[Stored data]

------------

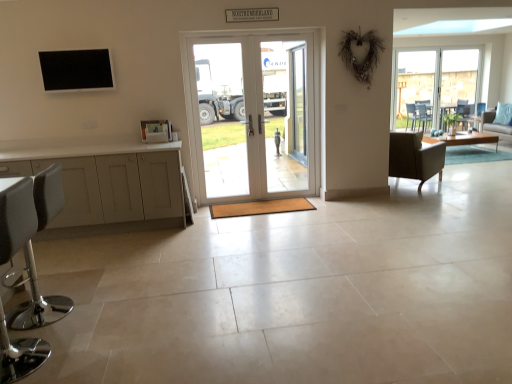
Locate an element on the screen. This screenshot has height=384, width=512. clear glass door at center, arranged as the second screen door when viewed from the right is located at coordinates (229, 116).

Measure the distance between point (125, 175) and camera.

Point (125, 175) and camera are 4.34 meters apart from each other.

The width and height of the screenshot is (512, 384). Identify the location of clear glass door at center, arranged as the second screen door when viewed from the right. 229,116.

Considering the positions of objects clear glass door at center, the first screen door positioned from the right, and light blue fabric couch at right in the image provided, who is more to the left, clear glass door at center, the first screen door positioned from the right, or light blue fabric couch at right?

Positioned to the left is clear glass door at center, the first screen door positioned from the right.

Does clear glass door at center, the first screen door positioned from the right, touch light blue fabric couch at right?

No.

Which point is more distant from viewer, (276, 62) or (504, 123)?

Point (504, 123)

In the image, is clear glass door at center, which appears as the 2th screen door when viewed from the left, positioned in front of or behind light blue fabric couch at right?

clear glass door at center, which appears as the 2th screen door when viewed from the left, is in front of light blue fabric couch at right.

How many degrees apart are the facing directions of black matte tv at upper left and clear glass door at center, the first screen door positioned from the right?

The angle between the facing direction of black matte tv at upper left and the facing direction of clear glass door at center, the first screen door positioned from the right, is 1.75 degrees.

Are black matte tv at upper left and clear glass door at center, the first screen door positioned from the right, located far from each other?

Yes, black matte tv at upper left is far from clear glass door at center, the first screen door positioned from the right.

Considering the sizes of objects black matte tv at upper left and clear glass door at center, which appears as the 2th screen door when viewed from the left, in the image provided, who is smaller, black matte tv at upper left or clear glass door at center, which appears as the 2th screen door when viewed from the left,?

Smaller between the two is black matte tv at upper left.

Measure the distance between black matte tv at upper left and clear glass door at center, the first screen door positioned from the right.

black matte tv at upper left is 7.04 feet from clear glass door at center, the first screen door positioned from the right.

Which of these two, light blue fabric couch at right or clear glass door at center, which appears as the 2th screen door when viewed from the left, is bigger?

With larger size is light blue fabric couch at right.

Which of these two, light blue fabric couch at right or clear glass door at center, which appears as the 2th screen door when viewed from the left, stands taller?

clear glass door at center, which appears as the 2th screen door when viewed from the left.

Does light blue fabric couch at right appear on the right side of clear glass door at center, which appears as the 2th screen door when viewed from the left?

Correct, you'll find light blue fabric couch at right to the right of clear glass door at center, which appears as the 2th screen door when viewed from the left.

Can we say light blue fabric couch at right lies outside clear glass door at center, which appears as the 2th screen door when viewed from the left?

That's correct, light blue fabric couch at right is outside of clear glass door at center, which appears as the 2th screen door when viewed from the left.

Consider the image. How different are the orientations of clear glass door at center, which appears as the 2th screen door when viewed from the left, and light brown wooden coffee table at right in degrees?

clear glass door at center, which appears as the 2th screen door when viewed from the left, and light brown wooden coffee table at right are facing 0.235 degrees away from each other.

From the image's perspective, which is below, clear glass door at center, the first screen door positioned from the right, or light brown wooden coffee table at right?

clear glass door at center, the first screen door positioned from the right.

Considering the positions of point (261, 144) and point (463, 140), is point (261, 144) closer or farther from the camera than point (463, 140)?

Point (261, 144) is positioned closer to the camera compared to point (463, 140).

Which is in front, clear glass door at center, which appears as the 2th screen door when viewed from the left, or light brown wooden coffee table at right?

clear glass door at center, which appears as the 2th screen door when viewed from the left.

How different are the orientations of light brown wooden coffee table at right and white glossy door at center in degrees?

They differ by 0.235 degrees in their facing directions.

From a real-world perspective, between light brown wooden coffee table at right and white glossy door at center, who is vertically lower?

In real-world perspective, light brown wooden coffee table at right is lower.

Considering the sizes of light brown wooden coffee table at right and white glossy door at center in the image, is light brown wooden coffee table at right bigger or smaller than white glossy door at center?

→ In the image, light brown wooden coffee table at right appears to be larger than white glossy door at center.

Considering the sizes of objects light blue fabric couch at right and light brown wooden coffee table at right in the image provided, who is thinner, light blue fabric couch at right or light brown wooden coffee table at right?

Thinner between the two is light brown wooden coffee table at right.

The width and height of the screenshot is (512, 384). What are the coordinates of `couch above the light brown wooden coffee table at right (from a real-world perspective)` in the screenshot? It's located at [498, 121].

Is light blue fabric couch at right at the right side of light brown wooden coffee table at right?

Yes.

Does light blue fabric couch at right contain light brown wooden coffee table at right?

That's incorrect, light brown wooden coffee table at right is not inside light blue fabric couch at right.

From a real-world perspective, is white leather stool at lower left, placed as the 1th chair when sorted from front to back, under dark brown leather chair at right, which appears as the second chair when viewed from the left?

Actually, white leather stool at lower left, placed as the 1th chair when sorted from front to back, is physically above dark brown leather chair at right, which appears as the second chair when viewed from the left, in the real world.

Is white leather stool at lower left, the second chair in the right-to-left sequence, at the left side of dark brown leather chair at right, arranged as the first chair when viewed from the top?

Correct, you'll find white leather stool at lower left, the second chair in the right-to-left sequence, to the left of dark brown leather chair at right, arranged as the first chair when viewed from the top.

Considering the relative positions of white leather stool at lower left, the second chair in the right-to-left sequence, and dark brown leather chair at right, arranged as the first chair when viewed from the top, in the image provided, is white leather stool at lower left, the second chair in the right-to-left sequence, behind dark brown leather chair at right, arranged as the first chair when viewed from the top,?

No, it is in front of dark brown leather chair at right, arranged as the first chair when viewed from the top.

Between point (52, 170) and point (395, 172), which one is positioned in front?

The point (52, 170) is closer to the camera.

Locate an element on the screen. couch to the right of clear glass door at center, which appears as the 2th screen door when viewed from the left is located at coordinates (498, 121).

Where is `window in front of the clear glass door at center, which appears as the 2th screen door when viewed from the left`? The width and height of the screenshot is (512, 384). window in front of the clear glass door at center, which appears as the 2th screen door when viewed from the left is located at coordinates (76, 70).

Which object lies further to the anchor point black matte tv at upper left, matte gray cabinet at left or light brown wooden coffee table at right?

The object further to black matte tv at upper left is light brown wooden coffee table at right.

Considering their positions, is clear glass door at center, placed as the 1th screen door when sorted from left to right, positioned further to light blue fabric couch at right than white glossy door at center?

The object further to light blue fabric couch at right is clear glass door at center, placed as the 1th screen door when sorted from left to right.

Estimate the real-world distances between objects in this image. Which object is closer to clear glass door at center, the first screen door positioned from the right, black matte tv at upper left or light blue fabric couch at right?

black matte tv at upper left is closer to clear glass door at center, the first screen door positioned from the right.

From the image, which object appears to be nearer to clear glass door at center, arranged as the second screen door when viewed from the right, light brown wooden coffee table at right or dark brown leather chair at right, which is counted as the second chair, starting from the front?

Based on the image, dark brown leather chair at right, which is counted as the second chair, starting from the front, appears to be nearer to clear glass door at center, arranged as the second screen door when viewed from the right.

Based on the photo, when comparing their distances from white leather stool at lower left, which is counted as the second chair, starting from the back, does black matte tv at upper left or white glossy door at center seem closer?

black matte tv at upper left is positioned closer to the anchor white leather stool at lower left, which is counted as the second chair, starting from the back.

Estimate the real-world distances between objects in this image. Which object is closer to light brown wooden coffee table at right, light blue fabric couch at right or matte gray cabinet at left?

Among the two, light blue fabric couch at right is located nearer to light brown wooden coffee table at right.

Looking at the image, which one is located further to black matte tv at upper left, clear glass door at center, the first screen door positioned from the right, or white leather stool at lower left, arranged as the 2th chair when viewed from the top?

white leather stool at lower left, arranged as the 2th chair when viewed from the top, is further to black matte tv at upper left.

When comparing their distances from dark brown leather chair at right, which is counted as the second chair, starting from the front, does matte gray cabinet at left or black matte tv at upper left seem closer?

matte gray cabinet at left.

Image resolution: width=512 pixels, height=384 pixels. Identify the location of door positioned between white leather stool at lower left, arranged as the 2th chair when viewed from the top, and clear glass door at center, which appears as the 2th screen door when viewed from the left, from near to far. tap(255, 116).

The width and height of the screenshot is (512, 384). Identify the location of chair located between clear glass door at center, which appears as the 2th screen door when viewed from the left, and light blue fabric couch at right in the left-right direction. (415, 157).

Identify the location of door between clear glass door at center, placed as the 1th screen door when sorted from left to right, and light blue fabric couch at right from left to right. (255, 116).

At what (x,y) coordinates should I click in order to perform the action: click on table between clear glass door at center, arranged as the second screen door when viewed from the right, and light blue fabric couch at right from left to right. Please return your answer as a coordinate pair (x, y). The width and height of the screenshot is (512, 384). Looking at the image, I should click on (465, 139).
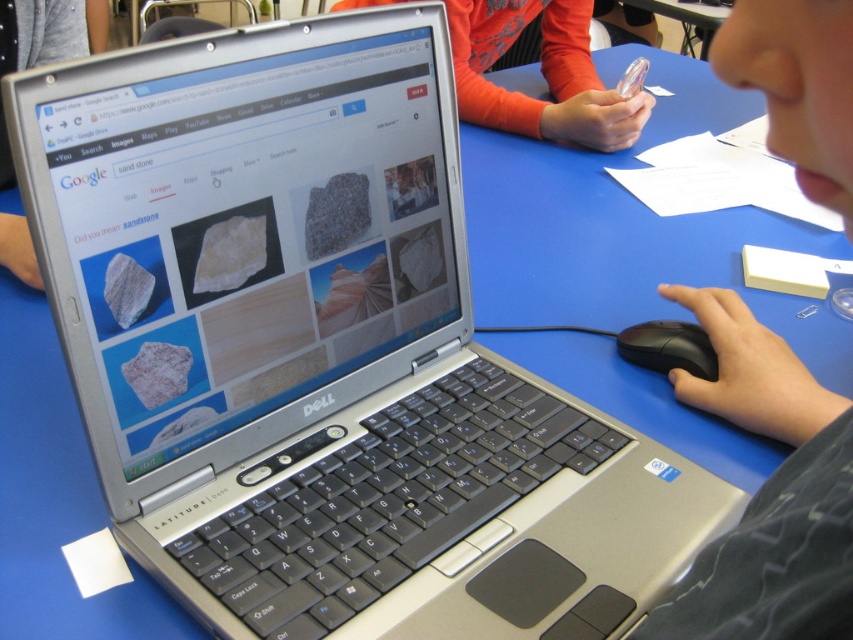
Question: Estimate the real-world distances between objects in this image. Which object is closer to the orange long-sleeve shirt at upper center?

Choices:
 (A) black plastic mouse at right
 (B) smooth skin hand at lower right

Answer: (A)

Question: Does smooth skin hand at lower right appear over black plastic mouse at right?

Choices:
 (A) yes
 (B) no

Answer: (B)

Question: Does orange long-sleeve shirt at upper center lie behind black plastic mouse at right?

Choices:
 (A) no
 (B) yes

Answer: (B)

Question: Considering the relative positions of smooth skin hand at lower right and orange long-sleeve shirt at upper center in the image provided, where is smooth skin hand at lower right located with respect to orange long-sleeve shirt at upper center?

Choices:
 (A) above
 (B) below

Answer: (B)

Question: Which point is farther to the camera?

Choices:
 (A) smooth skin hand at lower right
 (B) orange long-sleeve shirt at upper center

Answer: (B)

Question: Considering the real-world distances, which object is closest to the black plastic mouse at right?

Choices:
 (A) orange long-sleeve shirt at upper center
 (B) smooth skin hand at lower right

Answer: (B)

------------

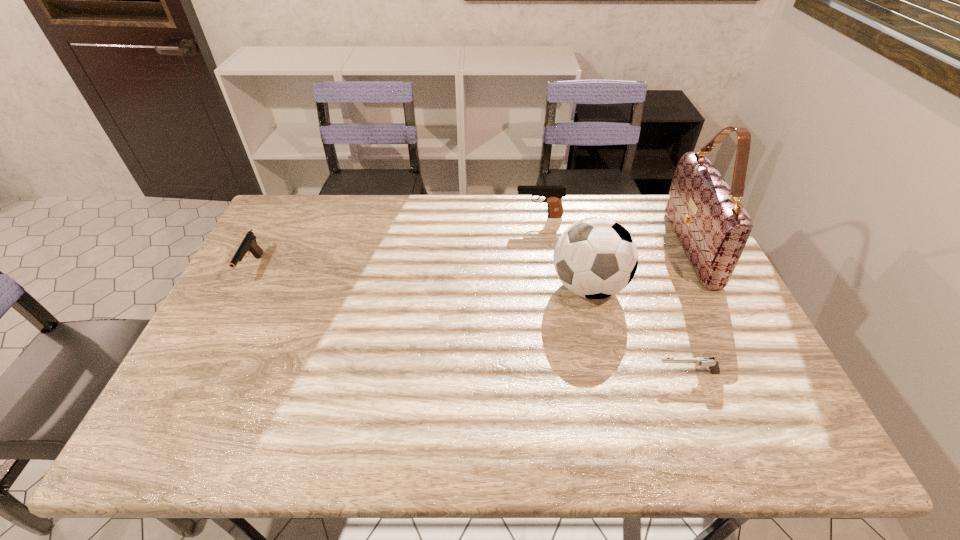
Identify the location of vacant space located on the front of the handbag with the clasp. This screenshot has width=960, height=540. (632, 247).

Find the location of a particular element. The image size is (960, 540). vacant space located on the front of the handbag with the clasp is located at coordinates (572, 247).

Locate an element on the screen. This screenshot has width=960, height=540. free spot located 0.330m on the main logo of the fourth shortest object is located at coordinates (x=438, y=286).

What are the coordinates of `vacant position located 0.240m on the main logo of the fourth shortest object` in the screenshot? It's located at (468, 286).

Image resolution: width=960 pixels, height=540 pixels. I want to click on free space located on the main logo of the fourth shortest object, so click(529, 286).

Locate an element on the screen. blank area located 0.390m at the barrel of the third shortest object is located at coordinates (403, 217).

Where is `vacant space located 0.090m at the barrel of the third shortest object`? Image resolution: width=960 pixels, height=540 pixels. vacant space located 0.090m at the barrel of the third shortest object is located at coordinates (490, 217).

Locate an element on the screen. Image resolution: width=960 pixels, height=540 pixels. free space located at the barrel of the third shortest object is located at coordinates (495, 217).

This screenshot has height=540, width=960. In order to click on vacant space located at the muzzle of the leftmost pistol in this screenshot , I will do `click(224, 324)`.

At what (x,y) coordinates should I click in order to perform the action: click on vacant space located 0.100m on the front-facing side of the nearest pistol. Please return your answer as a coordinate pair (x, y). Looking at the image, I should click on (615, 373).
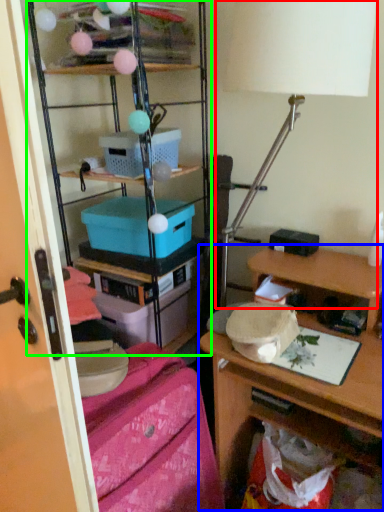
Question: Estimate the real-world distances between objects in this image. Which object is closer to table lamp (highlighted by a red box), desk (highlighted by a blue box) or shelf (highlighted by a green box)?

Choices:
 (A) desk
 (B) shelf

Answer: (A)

------------

▸ Exercise instructions: Copy out the entries word for word, starting at the line that contains "of light blue fabric couch at right." and ending at the line that contains "The angle between", with both of those lines included.

▸ Solution for this task:
clear glass door at center, which appears as the 2th screen door when viewed from the left, is in front of light blue fabric couch at right.

How many degrees apart are the facing directions of black matte tv at upper left and clear glass door at center, the first screen door positioned from the right?

The angle between the facing direction of black matte tv at upper left and the facing direction of clear glass door at center, the first screen door positioned from the right, is 1.75 degrees.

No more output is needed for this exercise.